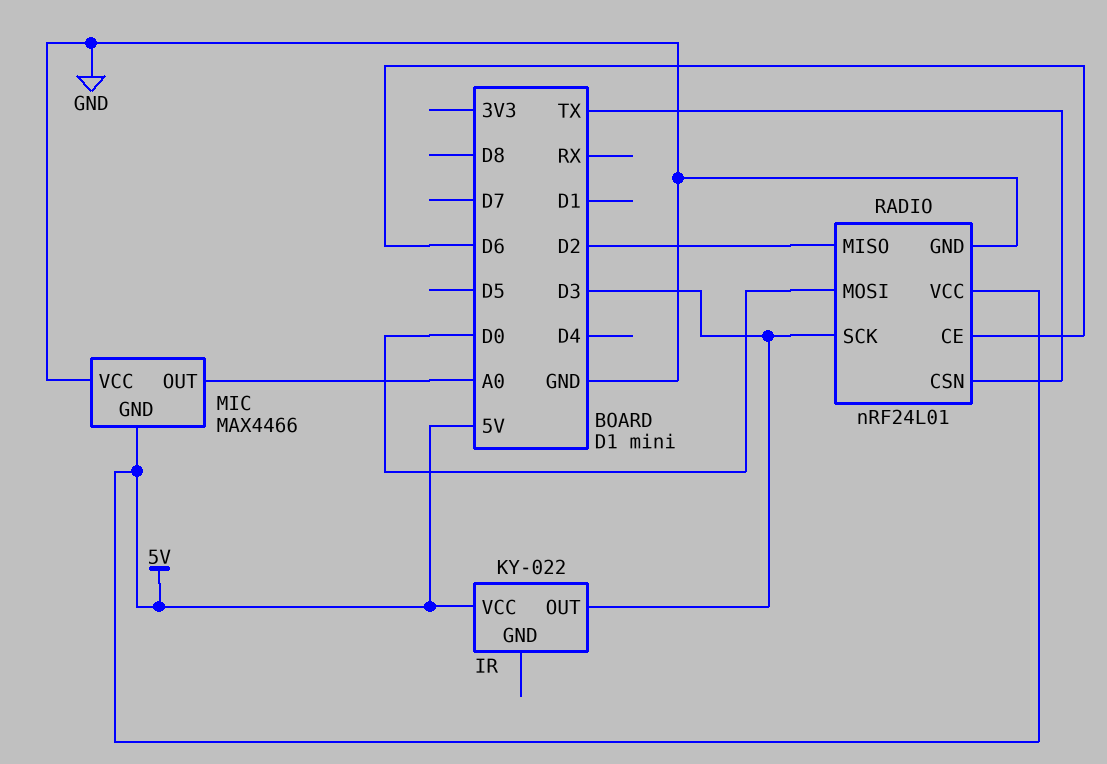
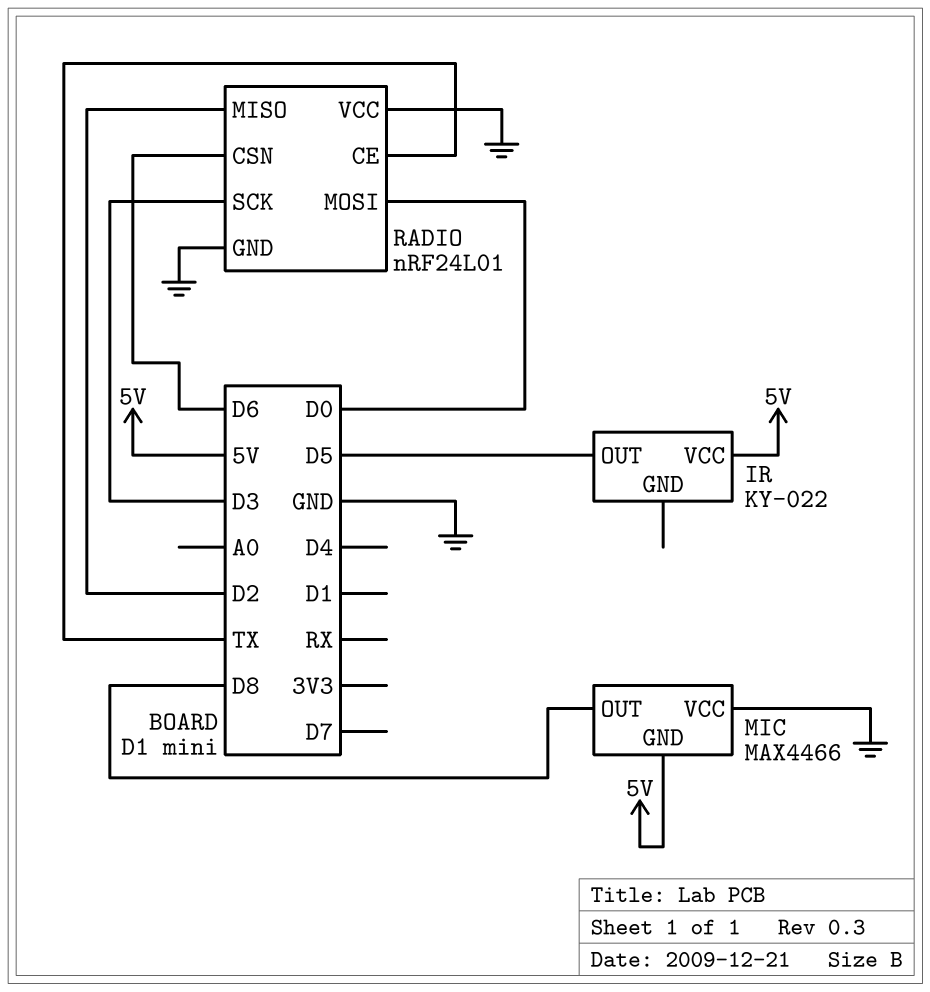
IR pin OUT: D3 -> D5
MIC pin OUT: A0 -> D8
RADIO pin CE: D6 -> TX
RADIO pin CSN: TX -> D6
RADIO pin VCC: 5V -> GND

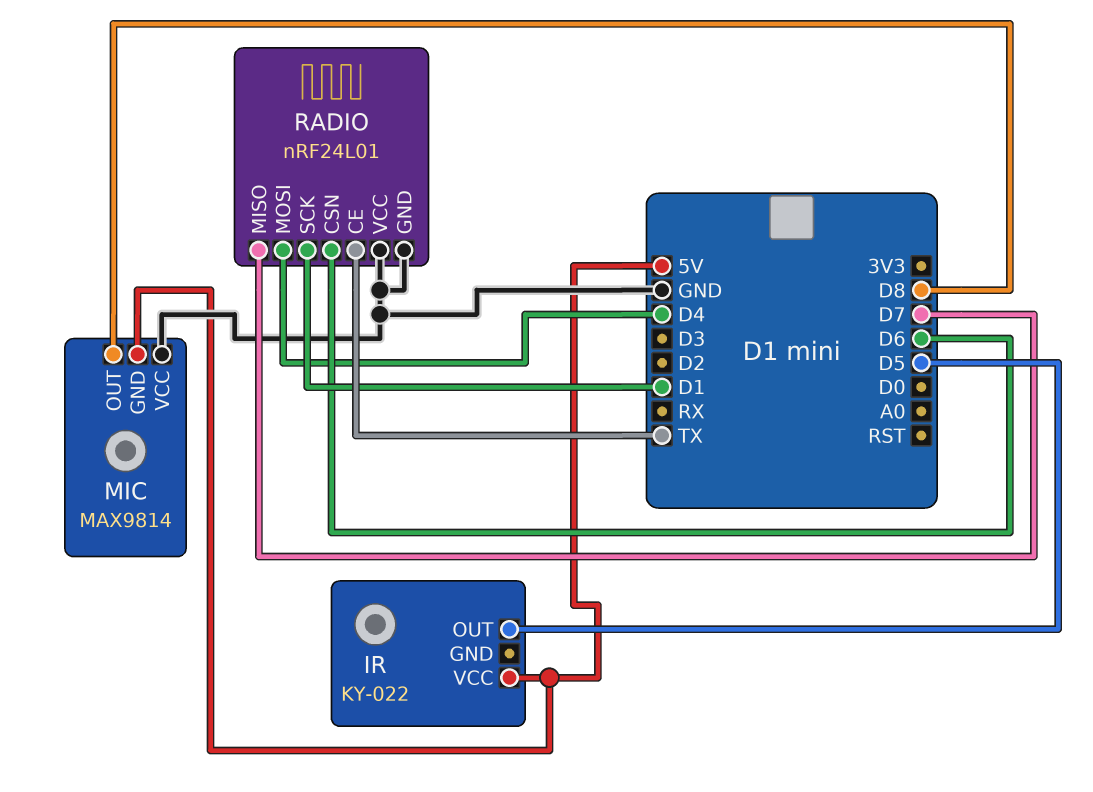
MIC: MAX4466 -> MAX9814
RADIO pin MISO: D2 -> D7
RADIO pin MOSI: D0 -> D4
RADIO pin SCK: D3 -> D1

Problem statement —
All that is needed is the lines from the line holding "RADIO pin CE: D6 -> TX" to the final line of the listing above, repeated exactly, pictures excluded.

Task solution —
RADIO pin CE: D6 -> TX
RADIO pin CSN: TX -> D6
RADIO pin VCC: 5V -> GND

MIC: MAX4466 -> MAX9814
RADIO pin MISO: D2 -> D7
RADIO pin MOSI: D0 -> D4
RADIO pin SCK: D3 -> D1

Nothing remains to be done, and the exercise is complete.